§ **Problem requirements**
Of the entries below, return only those lines from the line with "none -> green nuzugosel 442 557" to the line with "none -> orange nitazan 936 696", exactly, both included.

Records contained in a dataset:
========================

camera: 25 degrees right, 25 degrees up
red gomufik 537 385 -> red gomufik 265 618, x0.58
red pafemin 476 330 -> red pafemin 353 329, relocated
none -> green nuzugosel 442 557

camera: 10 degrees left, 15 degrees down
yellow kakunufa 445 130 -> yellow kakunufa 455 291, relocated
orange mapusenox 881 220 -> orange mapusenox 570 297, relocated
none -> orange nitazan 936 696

========================

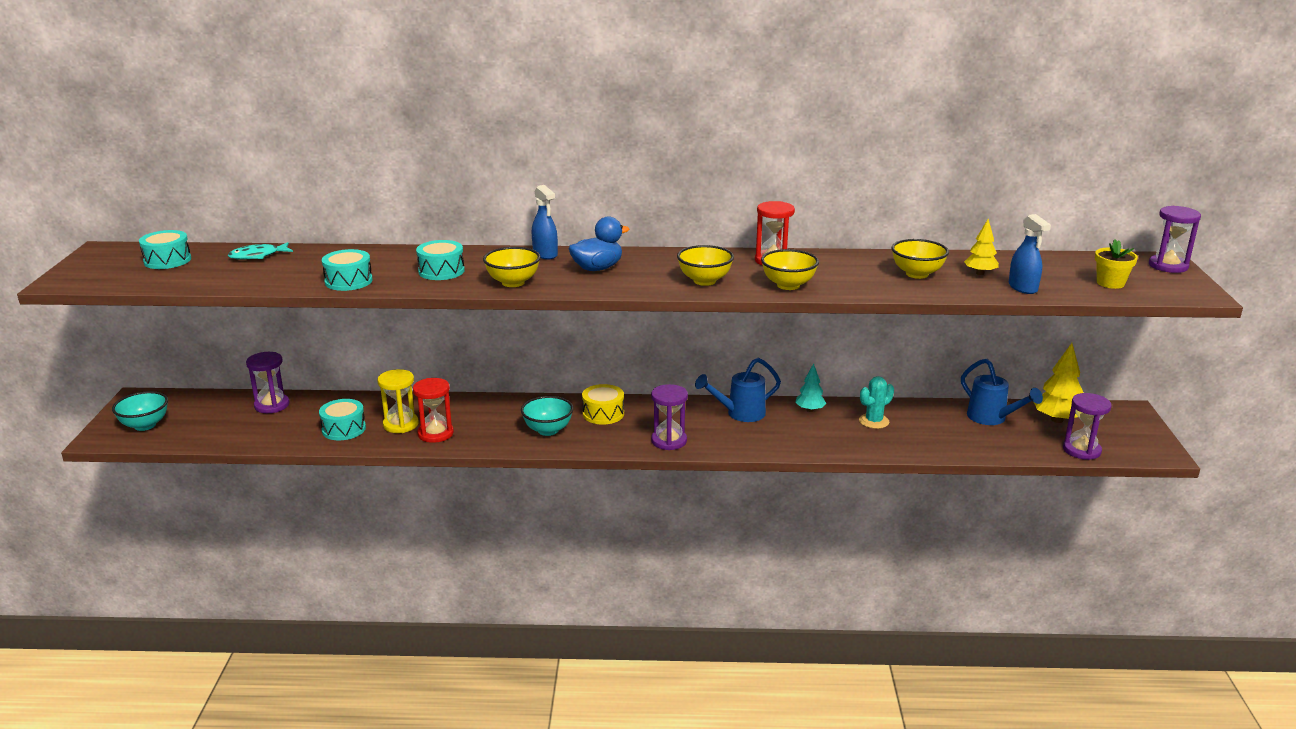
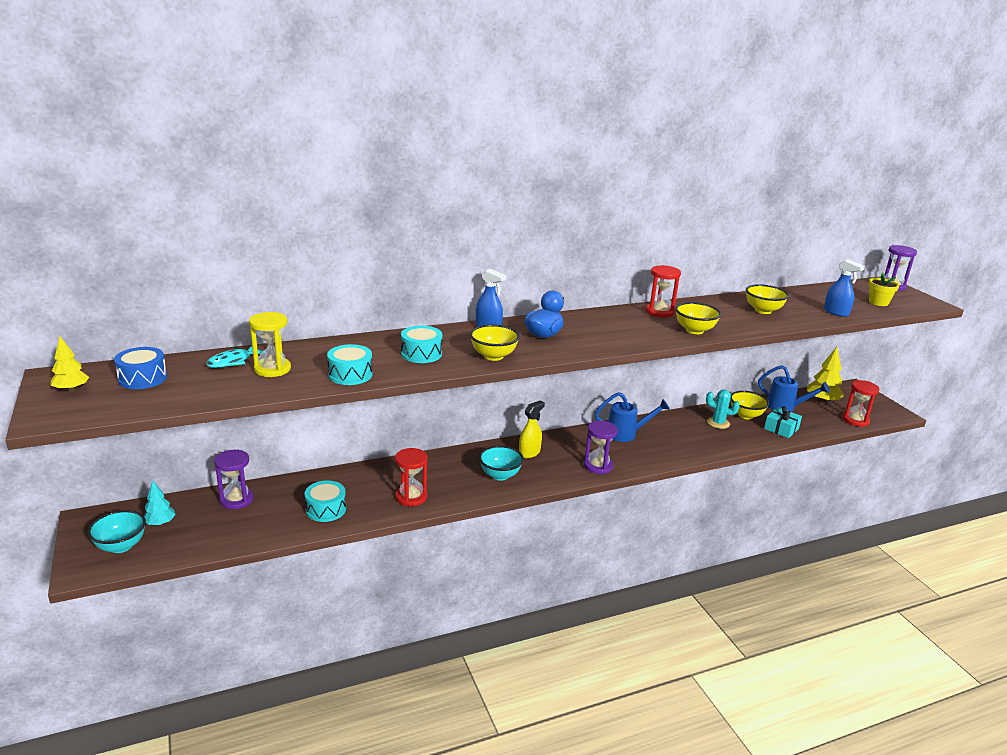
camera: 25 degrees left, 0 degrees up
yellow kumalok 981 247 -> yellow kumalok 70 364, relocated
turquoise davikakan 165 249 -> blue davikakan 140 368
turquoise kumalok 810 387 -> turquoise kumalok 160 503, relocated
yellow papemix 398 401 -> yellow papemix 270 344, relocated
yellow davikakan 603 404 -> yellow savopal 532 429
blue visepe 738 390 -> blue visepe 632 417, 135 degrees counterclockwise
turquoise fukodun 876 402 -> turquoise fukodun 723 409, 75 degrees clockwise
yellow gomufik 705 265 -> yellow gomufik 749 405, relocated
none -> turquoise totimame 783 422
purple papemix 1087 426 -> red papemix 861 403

========================

§ **Completed exercise**
none -> green nuzugosel 442 557

camera: 10 degrees left, 15 degrees down
yellow kakunufa 445 130 -> yellow kakunufa 455 291, relocated
orange mapusenox 881 220 -> orange mapusenox 570 297, relocated
none -> orange nitazan 936 696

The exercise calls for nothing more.